Recorded data
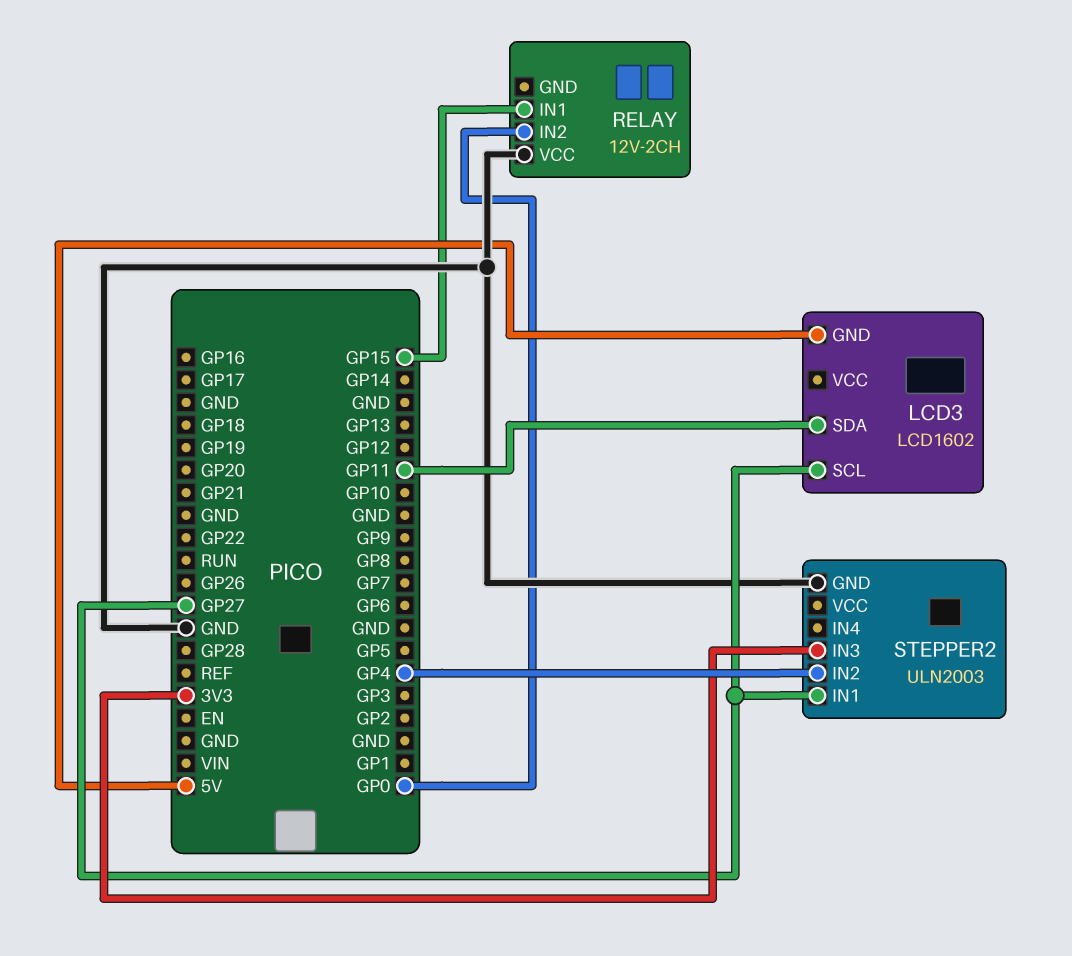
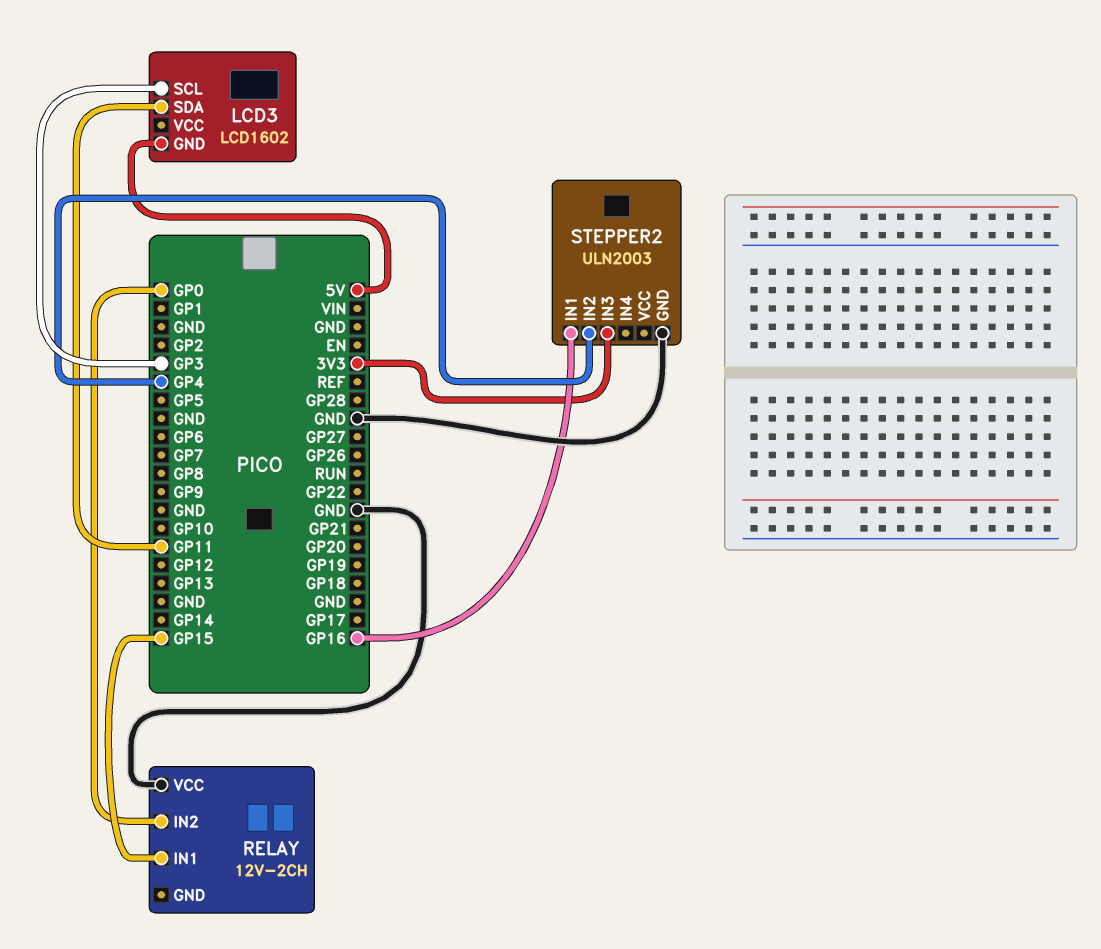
LCD3 pin SCL: GP27 -> GP3
STEPPER2 pin IN1: GP27 -> GP16

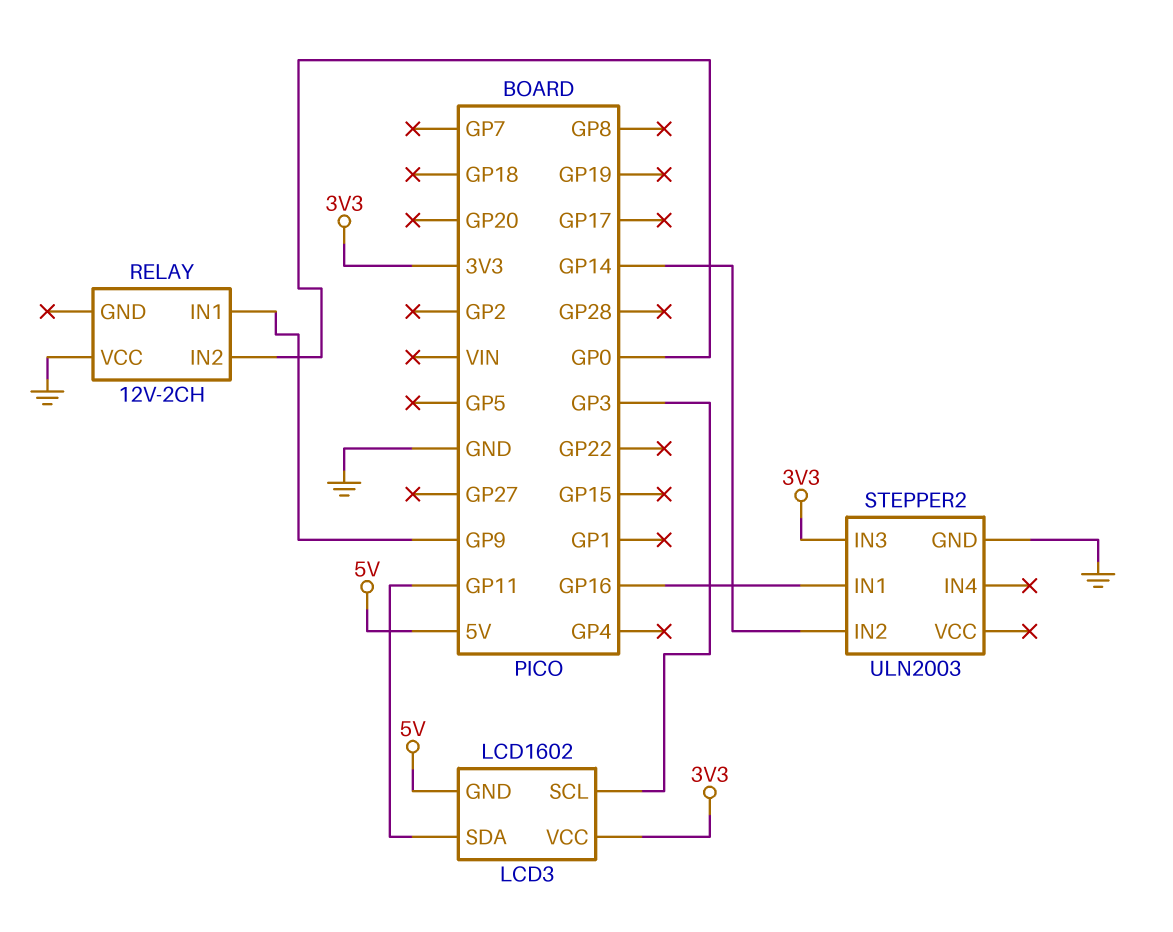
LCD3 pin VCC: none -> 3V3
RELAY pin IN1: GP15 -> GP9
STEPPER2 pin IN2: GP4 -> GP14

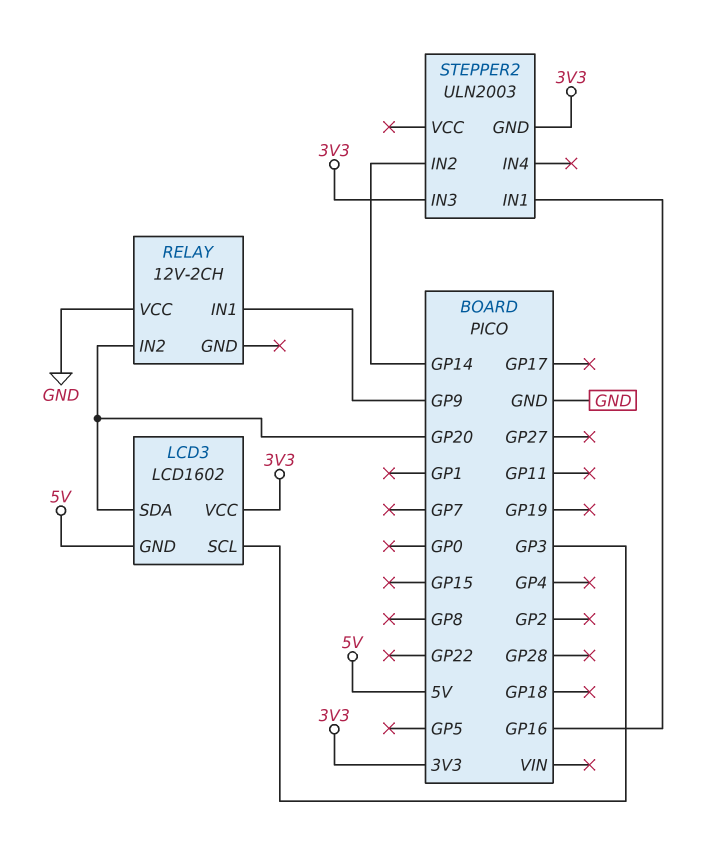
LCD3 pin SDA: GP11 -> GP20
RELAY pin IN2: GP0 -> GP20
STEPPER2 pin GND: GND -> 3V3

§ Task to complete
Filter the records above and copy every line that contains the word "RELAY".

§ Answer to the problem
RELAY pin IN1: GP15 -> GP9
RELAY pin IN2: GP0 -> GP20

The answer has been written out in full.